[Revision tracking records]
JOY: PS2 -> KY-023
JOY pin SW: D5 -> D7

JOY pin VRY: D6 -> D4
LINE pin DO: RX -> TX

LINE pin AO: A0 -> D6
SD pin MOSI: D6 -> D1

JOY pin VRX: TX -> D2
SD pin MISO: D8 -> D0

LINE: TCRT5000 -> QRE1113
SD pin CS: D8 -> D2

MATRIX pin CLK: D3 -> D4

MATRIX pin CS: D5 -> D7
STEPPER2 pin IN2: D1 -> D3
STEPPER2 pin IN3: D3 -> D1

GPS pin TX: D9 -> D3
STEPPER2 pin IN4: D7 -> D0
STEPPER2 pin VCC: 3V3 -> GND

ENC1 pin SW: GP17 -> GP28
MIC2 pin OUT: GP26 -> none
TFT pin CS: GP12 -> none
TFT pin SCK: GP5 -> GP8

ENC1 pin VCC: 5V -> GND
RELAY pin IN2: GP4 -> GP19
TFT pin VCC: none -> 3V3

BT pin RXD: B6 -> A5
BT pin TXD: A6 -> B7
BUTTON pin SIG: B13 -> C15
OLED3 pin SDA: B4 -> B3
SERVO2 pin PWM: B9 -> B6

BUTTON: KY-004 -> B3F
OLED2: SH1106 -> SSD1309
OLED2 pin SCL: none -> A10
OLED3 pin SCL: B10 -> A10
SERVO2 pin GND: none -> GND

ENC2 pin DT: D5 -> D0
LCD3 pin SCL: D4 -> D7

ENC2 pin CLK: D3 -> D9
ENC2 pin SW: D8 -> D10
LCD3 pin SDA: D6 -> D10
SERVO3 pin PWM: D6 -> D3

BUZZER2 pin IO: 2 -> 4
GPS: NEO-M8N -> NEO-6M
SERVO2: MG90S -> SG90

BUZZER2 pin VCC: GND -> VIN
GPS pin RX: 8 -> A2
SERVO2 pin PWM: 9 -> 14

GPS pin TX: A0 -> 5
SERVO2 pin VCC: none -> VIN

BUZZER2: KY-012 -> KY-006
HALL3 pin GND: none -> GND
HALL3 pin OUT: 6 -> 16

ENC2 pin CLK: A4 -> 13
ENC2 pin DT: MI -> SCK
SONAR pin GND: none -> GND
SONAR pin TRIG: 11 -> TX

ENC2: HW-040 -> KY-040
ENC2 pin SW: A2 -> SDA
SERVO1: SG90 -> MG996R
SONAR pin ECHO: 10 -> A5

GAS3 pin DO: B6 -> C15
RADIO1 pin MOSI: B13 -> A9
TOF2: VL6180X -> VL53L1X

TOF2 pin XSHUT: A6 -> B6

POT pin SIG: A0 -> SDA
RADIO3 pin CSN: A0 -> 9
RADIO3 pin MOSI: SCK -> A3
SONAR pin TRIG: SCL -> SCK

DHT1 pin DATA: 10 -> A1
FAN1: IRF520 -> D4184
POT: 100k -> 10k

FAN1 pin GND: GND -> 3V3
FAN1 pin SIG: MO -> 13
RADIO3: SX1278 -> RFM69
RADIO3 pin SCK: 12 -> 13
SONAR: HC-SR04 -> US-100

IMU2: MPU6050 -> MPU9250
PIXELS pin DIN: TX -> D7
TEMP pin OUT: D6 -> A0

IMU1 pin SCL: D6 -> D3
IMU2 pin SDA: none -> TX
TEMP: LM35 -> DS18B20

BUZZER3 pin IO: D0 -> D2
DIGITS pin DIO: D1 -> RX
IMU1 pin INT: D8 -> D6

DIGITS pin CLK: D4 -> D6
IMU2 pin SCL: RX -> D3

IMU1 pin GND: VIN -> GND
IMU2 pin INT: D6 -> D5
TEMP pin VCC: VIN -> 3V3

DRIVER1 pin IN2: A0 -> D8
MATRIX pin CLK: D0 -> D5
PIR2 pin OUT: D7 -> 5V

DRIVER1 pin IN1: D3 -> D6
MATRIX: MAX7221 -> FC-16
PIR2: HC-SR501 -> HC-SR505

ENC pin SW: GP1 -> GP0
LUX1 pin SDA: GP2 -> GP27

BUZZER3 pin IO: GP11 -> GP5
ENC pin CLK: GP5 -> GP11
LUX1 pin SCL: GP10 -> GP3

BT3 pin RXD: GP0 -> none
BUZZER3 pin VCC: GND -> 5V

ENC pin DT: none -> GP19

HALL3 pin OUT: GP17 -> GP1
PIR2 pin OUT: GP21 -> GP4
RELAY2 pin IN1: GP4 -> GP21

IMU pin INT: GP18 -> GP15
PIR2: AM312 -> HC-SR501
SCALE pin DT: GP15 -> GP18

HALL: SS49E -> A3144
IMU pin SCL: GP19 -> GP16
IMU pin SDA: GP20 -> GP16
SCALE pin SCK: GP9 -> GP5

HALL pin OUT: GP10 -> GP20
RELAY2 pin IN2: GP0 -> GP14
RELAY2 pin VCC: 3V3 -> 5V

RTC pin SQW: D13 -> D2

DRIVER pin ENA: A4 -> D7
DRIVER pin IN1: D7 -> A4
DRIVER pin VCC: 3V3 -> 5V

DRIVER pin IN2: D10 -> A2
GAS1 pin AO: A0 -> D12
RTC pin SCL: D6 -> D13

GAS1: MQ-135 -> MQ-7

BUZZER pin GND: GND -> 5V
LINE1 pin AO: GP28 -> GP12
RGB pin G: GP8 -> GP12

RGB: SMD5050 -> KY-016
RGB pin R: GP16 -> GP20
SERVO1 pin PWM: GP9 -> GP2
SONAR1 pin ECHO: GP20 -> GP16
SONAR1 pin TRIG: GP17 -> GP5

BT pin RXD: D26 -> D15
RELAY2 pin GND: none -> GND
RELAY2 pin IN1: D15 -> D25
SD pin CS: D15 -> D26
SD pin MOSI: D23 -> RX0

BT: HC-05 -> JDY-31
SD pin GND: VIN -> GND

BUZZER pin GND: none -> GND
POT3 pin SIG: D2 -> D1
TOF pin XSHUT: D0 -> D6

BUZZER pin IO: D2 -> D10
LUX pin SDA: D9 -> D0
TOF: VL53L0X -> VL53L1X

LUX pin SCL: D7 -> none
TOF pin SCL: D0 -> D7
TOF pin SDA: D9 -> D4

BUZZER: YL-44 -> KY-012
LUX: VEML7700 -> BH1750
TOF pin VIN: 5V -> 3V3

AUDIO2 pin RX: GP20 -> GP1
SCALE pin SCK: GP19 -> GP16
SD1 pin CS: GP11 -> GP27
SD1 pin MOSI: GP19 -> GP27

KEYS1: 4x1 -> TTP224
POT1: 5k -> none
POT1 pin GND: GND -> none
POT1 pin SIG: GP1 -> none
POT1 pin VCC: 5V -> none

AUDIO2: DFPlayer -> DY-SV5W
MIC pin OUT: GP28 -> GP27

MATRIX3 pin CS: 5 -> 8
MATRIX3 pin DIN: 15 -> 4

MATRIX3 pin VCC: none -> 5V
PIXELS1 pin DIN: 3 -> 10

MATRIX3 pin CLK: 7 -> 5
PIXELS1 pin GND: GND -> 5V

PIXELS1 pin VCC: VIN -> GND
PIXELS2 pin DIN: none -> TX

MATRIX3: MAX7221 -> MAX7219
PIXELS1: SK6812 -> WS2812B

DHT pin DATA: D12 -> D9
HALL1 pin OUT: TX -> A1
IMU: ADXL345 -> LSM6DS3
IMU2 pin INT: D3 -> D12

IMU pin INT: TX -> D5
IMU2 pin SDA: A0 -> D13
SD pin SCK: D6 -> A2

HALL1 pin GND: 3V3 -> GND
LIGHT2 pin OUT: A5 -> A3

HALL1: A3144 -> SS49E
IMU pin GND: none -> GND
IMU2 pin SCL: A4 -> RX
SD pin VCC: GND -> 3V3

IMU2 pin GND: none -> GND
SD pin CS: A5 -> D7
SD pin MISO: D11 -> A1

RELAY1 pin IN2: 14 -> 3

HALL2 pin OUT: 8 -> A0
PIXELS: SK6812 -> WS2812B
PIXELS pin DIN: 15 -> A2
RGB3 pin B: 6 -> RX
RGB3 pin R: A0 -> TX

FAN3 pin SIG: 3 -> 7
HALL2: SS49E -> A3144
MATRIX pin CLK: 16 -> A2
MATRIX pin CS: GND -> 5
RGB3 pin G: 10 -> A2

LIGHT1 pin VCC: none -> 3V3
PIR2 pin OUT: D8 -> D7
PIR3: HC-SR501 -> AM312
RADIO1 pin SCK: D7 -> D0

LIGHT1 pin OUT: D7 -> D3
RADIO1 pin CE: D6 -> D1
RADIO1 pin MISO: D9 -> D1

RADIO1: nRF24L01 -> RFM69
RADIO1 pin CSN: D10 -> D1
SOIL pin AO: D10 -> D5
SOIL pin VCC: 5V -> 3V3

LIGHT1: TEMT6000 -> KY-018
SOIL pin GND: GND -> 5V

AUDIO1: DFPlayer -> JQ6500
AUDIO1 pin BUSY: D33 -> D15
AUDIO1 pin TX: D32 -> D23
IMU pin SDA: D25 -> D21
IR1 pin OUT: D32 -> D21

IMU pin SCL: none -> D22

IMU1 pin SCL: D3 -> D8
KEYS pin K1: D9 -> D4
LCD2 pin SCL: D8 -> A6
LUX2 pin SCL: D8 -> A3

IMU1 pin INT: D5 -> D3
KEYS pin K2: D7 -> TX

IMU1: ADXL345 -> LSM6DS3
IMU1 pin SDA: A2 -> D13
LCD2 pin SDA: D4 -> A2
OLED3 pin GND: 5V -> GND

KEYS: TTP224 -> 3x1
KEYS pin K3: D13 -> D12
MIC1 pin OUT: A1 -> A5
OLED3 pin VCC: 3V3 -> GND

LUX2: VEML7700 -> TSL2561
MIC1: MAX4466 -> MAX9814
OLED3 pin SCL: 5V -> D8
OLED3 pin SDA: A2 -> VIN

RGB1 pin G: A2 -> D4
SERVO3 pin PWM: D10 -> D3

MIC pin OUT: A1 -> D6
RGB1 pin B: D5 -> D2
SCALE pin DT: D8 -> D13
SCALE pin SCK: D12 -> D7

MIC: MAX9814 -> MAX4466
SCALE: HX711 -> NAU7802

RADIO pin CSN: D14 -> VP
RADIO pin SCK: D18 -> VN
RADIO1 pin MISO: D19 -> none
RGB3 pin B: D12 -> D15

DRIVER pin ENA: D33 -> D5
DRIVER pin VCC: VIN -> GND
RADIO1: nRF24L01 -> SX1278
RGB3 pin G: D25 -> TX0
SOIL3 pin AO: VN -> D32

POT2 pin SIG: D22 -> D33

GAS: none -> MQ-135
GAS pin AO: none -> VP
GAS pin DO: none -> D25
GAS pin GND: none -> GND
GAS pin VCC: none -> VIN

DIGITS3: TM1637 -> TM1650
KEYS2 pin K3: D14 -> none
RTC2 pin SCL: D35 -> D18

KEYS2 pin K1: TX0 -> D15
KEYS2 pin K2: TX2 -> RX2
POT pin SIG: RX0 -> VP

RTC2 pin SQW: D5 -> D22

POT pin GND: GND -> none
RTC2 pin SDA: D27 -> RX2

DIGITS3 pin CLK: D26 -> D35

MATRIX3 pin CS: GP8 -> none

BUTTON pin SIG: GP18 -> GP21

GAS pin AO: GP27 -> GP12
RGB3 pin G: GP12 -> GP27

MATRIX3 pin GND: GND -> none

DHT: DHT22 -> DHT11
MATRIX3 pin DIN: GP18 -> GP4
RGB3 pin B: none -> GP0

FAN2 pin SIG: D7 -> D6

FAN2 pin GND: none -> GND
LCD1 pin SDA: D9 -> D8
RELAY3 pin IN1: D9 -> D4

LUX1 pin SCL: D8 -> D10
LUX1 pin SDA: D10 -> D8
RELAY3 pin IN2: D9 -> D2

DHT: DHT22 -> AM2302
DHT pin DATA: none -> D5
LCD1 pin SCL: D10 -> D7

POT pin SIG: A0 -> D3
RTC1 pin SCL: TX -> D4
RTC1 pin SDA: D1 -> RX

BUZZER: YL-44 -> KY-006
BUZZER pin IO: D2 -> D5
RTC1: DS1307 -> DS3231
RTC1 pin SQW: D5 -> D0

> [TASK DIRECTIONS] Identify every line above that includes the word "DFPlayer", and show those lines.

> [REPLY TO THE TASK]
AUDIO2: DFPlayer -> DY-SV5W
AUDIO1: DFPlayer -> JQ6500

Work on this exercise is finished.